Dataset entries
>>>>

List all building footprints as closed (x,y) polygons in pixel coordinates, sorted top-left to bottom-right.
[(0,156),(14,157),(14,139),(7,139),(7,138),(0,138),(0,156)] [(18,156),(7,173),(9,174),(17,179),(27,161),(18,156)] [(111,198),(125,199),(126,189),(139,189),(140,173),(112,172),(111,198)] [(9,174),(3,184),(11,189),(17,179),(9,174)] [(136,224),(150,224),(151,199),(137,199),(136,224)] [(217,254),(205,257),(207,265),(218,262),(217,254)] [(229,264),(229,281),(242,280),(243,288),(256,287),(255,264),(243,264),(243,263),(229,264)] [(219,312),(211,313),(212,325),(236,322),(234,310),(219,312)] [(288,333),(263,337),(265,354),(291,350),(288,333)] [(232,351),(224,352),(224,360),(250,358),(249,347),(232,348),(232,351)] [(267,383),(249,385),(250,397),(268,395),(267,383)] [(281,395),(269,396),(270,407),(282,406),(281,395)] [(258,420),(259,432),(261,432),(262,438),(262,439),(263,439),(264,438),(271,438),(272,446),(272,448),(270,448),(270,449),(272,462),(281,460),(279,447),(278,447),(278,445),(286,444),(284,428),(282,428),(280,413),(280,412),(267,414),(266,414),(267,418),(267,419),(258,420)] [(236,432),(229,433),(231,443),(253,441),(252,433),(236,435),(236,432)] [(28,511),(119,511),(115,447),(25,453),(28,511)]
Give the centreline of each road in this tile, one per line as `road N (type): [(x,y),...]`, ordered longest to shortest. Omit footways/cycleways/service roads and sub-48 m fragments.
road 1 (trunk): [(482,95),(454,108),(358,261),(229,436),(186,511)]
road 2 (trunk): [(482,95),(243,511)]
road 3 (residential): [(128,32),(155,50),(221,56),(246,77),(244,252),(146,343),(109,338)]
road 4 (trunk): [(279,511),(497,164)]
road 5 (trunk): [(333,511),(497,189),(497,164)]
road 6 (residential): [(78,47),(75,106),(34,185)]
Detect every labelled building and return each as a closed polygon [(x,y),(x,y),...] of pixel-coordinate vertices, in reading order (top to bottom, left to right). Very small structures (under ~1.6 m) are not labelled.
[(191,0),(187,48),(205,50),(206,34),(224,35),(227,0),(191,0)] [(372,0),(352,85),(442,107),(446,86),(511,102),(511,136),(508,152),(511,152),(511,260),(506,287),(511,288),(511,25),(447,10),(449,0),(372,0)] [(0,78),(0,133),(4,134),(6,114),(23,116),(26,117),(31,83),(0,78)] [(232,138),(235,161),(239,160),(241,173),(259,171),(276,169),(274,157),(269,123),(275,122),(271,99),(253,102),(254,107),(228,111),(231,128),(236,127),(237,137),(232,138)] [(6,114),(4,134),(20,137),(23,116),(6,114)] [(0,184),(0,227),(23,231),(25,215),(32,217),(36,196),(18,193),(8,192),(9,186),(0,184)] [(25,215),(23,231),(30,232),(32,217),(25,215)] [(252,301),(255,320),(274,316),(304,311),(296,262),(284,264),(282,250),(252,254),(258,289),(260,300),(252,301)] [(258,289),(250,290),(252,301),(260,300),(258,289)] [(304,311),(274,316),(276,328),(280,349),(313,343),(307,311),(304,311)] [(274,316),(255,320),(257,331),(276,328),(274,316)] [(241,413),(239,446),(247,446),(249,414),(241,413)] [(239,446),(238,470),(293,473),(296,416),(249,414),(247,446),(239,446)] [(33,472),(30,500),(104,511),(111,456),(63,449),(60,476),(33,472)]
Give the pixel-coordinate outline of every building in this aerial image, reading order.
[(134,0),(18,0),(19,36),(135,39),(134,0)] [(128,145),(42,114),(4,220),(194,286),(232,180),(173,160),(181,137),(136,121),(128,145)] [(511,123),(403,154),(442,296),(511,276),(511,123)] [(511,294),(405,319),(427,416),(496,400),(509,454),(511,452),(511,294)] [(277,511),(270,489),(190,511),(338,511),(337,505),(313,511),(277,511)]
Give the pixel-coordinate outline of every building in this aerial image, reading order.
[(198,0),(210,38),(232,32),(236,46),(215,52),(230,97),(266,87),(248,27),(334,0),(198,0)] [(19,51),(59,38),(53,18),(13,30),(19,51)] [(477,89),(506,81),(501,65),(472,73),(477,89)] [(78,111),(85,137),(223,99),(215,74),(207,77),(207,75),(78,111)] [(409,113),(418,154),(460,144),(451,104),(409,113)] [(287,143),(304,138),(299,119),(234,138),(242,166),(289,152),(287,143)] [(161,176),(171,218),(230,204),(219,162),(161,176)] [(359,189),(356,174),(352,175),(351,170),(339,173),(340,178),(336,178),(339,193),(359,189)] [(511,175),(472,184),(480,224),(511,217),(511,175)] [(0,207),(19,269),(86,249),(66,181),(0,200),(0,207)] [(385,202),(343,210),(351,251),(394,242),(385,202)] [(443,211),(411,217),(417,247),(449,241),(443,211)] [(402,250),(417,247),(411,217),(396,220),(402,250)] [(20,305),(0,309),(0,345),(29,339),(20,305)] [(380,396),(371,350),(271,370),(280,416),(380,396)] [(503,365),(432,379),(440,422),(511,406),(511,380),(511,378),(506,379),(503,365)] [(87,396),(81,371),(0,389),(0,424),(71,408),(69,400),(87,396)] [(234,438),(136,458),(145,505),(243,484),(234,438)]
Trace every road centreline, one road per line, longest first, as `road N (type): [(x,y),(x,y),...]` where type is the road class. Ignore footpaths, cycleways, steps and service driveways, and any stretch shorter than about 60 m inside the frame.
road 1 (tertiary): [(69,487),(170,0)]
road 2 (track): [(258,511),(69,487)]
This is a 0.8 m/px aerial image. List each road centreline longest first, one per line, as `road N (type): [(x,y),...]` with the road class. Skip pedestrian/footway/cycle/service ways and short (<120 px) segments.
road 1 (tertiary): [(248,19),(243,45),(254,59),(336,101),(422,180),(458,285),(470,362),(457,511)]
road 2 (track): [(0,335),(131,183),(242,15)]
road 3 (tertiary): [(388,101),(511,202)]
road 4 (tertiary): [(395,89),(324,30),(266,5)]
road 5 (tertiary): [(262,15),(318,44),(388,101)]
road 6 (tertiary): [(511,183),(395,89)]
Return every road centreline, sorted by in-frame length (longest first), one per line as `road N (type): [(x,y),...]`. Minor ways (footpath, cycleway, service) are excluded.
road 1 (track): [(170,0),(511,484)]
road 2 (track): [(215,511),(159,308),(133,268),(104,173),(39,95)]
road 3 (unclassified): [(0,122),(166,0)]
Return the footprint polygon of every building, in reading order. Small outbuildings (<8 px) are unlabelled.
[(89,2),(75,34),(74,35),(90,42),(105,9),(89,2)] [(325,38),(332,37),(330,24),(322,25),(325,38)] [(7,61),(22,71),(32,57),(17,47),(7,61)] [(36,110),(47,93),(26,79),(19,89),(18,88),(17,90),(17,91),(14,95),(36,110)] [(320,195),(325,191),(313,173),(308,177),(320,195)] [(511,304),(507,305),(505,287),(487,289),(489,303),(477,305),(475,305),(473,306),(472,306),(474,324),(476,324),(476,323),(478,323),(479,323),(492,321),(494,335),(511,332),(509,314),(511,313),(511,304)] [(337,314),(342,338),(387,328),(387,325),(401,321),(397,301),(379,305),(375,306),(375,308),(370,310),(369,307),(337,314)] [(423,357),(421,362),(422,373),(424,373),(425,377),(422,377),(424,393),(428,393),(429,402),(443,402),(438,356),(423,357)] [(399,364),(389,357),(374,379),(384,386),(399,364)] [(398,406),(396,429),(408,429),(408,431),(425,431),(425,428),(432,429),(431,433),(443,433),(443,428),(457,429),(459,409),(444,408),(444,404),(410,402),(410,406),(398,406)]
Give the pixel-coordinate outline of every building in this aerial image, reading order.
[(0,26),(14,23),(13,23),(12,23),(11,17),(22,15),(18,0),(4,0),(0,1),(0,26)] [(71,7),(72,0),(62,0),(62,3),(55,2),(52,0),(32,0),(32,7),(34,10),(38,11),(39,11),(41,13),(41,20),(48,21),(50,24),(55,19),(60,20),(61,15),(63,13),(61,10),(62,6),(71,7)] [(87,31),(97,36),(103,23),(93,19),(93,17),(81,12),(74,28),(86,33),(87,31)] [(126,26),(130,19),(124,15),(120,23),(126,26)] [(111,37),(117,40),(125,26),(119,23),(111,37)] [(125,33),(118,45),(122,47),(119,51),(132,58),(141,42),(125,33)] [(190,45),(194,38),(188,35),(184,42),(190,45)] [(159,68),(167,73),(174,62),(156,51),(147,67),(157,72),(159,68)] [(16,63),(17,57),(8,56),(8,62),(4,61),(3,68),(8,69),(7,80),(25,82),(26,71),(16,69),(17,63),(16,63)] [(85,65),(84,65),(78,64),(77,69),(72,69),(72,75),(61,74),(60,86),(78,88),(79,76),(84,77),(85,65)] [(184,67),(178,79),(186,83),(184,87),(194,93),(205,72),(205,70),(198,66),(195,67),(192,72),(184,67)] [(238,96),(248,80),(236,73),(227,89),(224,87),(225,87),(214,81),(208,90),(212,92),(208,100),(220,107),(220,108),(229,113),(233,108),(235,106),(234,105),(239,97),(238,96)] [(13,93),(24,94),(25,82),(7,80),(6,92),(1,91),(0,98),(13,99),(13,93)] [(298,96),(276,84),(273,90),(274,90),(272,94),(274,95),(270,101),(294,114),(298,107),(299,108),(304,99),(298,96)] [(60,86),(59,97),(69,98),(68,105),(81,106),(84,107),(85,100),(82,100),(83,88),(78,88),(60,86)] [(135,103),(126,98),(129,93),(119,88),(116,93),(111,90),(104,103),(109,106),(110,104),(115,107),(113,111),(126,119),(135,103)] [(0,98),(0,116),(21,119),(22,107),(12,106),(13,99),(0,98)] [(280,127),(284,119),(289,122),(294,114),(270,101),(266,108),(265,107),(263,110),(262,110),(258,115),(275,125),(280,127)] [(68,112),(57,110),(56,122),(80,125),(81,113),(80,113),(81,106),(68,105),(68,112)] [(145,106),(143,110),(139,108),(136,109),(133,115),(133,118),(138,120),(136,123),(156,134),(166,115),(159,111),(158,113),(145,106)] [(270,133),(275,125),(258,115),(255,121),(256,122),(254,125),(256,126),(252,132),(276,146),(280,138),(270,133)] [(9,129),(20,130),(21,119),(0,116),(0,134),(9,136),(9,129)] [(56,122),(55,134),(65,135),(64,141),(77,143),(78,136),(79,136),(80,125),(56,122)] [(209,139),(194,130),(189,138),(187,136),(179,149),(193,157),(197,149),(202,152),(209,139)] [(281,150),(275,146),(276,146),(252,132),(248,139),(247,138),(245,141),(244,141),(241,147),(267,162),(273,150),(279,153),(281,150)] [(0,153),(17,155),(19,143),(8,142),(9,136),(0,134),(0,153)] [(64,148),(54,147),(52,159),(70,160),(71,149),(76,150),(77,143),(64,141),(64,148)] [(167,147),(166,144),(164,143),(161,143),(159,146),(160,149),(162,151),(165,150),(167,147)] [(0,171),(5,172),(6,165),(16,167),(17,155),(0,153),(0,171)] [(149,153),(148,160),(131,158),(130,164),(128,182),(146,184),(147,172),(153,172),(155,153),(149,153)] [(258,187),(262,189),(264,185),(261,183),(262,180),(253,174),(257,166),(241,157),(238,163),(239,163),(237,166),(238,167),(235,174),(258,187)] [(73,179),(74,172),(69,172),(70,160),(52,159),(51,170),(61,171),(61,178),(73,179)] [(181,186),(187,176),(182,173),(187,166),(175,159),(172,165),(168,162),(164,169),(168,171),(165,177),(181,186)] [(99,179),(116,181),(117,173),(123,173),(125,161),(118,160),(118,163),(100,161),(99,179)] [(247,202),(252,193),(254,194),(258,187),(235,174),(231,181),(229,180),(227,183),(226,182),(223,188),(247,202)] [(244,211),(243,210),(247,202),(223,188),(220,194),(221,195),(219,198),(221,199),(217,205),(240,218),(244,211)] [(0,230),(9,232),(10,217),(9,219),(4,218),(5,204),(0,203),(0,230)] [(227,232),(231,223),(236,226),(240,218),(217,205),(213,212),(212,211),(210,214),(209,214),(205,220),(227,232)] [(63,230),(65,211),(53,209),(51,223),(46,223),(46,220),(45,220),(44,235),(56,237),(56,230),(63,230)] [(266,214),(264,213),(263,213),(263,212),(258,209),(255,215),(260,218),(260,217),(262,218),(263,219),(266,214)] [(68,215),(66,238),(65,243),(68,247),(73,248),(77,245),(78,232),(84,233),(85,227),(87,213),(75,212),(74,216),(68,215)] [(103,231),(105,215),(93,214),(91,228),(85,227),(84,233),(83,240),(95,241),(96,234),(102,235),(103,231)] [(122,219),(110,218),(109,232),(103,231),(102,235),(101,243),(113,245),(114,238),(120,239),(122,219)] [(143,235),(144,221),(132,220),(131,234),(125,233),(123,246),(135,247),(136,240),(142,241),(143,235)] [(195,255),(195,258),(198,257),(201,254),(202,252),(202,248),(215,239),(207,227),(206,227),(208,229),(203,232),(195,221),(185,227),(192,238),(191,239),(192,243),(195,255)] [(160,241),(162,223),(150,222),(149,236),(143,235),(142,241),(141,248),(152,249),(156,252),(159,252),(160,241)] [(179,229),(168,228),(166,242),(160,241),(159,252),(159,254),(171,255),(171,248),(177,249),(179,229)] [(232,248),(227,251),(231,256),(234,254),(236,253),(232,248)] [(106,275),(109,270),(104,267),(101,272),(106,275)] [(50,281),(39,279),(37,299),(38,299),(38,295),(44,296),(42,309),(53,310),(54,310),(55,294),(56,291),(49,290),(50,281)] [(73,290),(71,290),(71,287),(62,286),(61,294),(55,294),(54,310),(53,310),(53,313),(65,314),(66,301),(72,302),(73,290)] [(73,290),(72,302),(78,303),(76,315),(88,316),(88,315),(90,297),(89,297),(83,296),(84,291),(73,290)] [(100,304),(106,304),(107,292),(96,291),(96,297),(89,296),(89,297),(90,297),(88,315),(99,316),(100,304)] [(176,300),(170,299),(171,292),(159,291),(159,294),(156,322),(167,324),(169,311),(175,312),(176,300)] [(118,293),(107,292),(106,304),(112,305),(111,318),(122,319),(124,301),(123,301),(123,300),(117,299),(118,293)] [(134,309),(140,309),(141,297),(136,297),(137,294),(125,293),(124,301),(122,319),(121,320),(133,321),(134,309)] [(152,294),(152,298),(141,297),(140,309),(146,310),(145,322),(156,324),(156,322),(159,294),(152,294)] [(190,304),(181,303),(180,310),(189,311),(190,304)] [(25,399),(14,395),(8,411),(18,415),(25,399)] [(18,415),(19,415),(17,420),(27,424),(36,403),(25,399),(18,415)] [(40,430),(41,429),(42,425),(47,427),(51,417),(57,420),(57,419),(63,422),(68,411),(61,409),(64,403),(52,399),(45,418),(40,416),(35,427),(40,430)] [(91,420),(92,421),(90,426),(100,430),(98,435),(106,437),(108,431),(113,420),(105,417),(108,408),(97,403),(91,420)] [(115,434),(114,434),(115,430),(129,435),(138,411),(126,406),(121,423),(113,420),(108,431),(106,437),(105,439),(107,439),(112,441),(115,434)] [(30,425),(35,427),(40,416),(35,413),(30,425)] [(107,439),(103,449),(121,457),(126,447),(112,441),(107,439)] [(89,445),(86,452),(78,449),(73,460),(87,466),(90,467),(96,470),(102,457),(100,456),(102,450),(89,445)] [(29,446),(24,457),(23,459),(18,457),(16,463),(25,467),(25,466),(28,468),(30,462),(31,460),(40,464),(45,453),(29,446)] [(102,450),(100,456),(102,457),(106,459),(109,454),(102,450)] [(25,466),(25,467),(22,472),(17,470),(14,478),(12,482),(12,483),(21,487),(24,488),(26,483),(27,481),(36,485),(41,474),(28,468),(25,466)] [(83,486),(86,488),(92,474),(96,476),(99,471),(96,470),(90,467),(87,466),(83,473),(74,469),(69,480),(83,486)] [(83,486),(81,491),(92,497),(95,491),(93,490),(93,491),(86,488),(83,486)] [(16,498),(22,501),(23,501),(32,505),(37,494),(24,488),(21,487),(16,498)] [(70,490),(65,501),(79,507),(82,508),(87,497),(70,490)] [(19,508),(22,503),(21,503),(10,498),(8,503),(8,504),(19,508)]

<<<<

- _Request_
Reproduce the rows verbatim, from the first line through the line containing "Detect every labelled", with both ends included.

- _Result of this exercise_
List all building footprints as closed (x,y) polygons in pixel coordinates, sorted top-left to bottom-right.
[(0,156),(14,157),(14,139),(7,139),(7,138),(0,138),(0,156)] [(18,156),(7,173),(9,174),(17,179),(27,161),(18,156)] [(111,198),(125,199),(126,189),(139,189),(140,173),(112,172),(111,198)] [(9,174),(3,184),(11,189),(17,179),(9,174)] [(136,224),(150,224),(151,199),(137,199),(136,224)] [(217,254),(205,257),(207,265),(218,262),(217,254)] [(229,264),(229,281),(242,280),(243,288),(256,287),(255,264),(243,264),(243,263),(229,264)] [(219,312),(211,313),(212,325),(236,322),(234,310),(219,312)] [(288,333),(263,337),(265,354),(291,350),(288,333)] [(232,351),(224,352),(224,360),(250,358),(249,347),(232,348),(232,351)] [(267,383),(249,385),(250,397),(268,395),(267,383)] [(281,395),(269,396),(270,407),(282,406),(281,395)] [(258,420),(259,432),(261,432),(262,438),(262,439),(263,439),(264,438),(271,438),(272,446),(272,448),(270,448),(270,449),(272,462),(281,460),(279,447),(278,447),(278,445),(286,444),(284,428),(282,428),(280,413),(280,412),(267,414),(266,414),(267,418),(267,419),(258,420)] [(236,432),(229,433),(231,443),(253,441),(252,433),(236,435),(236,432)] [(28,511),(119,511),(115,447),(25,453),(28,511)]
Give the centreline of each road in this tile, one per line as `road N (type): [(x,y),...]`, ordered longest to shortest. Omit footways/cycleways/service roads and sub-48 m fragments.
road 1 (trunk): [(482,95),(454,108),(358,261),(229,436),(186,511)]
road 2 (trunk): [(482,95),(243,511)]
road 3 (residential): [(128,32),(155,50),(221,56),(246,77),(244,252),(146,343),(109,338)]
road 4 (trunk): [(279,511),(497,164)]
road 5 (trunk): [(333,511),(497,189),(497,164)]
road 6 (residential): [(78,47),(75,106),(34,185)]
Detect every labelled building and return each as a closed polygon [(x,y),(x,y),...] of pixel-coordinate vertices, in reading order (top to bottom, left to right). Very small structures (under ~1.6 m) are not labelled.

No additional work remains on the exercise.